* What is required
Write out the records that follow exactly. Do not include pictures.

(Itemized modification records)
--

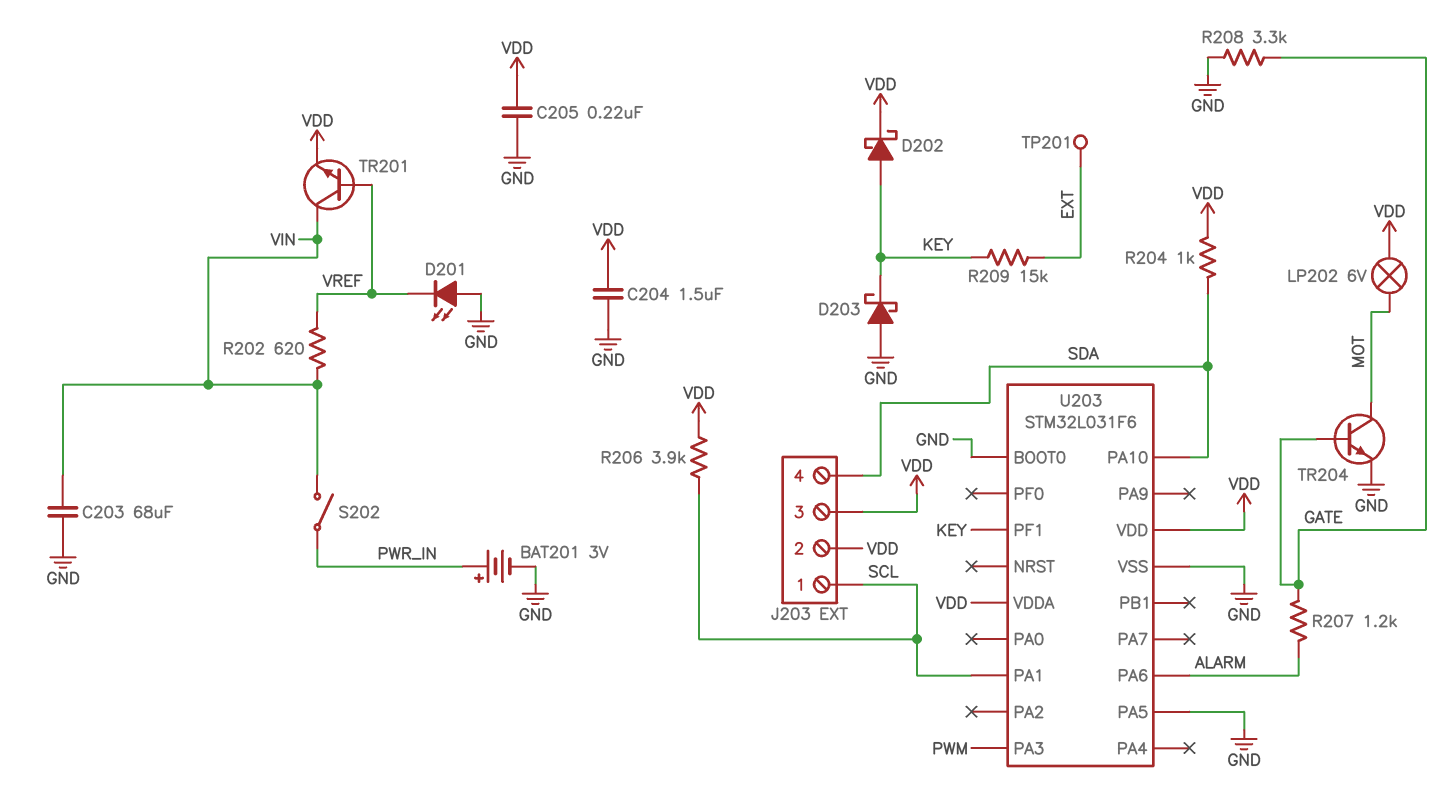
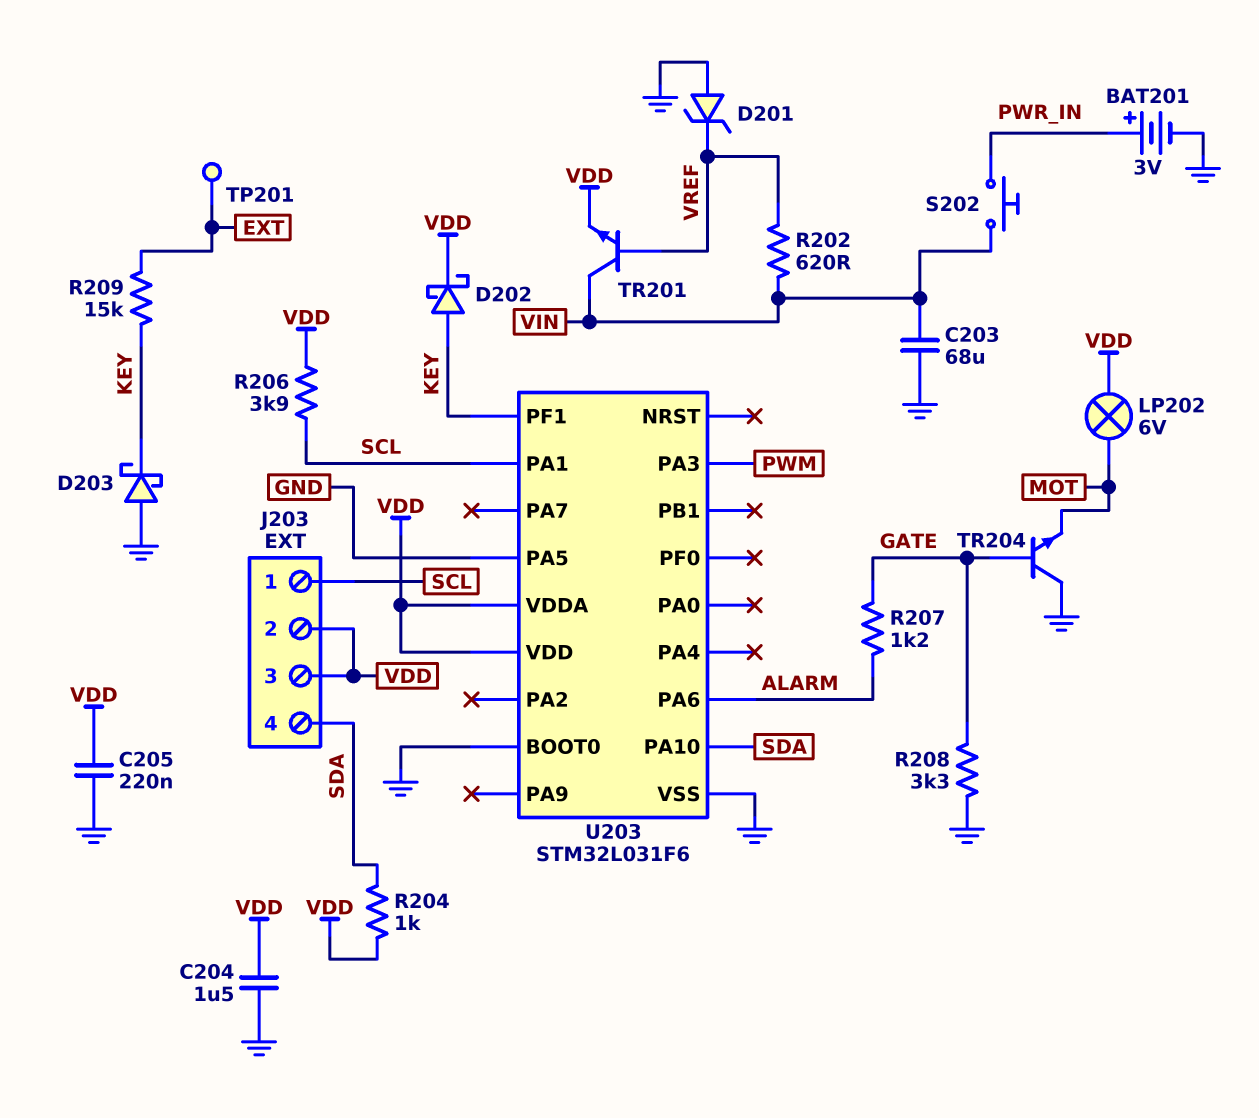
D201: LED (A GND, K VREF) -> zener (A GND, K VREF)
S202: switch (PWR_IN, VIN) -> button (PWR_IN, VIN)
TR204: NPN (B GATE, C MOT, E GND) -> NPN (B GATE, C GND, E MOT)

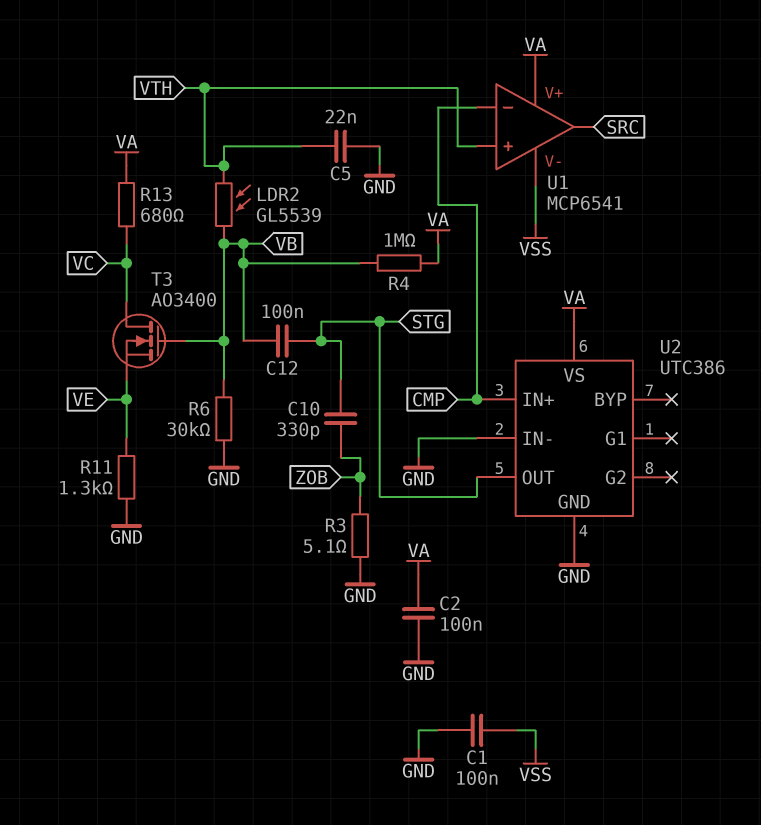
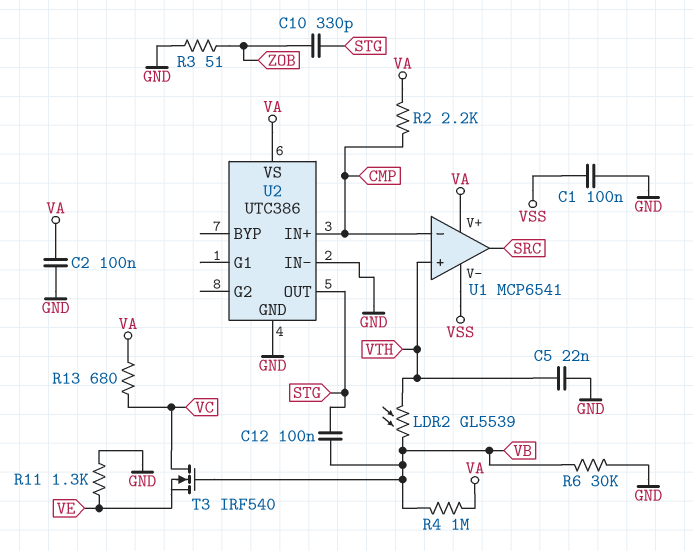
R2: none -> 2.2k (CMP, VA)
R3: 5.1 (GND, ZOB) -> 51 (GND, ZOB)
T3: NMOS AO3400 (G VB, D VC, S VE) -> NMOS IRF540 (G VB, D VC, S VE)

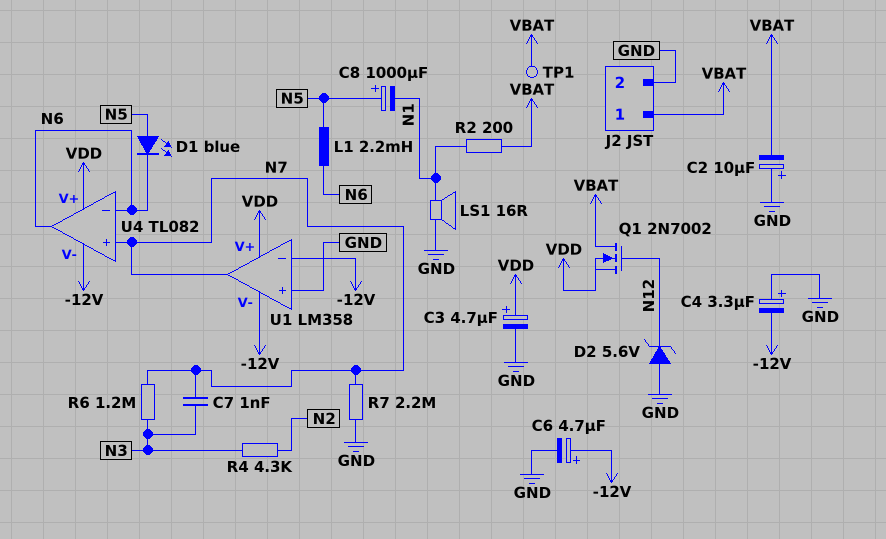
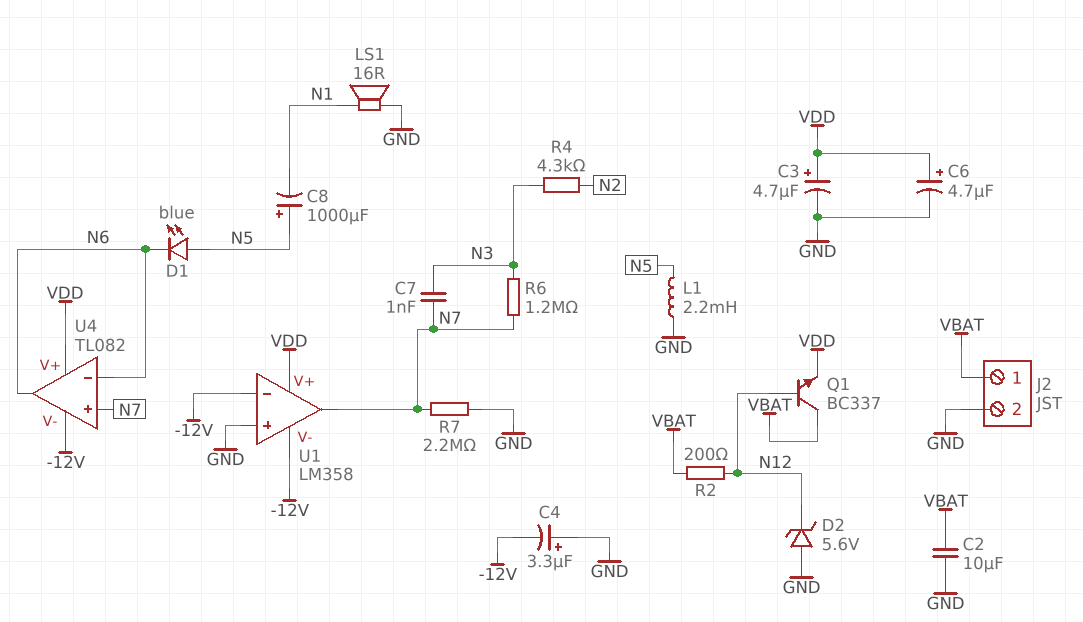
C2: 10uF (plus GND, minus VBAT) -> 10uF (GND, VBAT)
C6: 4.7uF (plus -12V, minus GND) -> 4.7uF (plus VDD, minus GND)
L1: 2.2mH (N5, N6) -> 2.2mH (GND, N5)
Q1: NMOS 2N7002 (G N12, D VBAT, S VDD) -> NPN BC337 (B N12, C VBAT, E VDD)
R2: 200 (N1, VBAT) -> 200 (N12, VBAT)
TP1: test point (VBAT) -> none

--

* Exercise result
D201: LED (A GND, K VREF) -> zener (A GND, K VREF)
S202: switch (PWR_IN, VIN) -> button (PWR_IN, VIN)
TR204: NPN (B GATE, C MOT, E GND) -> NPN (B GATE, C GND, E MOT)

R2: none -> 2.2k (CMP, VA)
R3: 5.1 (GND, ZOB) -> 51 (GND, ZOB)
T3: NMOS AO3400 (G VB, D VC, S VE) -> NMOS IRF540 (G VB, D VC, S VE)

C2: 10uF (plus GND, minus VBAT) -> 10uF (GND, VBAT)
C6: 4.7uF (plus -12V, minus GND) -> 4.7uF (plus VDD, minus GND)
L1: 2.2mH (N5, N6) -> 2.2mH (GND, N5)
Q1: NMOS 2N7002 (G N12, D VBAT, S VDD) -> NPN BC337 (B N12, C VBAT, E VDD)
R2: 200 (N1, VBAT) -> 200 (N12, VBAT)
TP1: test point (VBAT) -> none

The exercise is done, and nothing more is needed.